:: Work required ::
Each record should be copied exactly, and none of them omitted.

:: Provided entries ::
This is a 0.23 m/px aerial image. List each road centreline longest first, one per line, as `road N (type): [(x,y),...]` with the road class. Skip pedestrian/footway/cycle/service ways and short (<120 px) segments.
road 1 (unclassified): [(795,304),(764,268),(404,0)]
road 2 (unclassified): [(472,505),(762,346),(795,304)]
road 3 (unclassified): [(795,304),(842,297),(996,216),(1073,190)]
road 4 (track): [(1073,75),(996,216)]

:: Result of the exercise ::
This is a 0.23 m/px aerial image. List each road centreline longest first, one per line, as `road N (type): [(x,y),...]` with the road class. Skip pedestrian/footway/cycle/service ways and short (<120 px) segments.
road 1 (unclassified): [(795,304),(764,268),(404,0)]
road 2 (unclassified): [(472,505),(762,346),(795,304)]
road 3 (unclassified): [(795,304),(842,297),(996,216),(1073,190)]
road 4 (track): [(1073,75),(996,216)]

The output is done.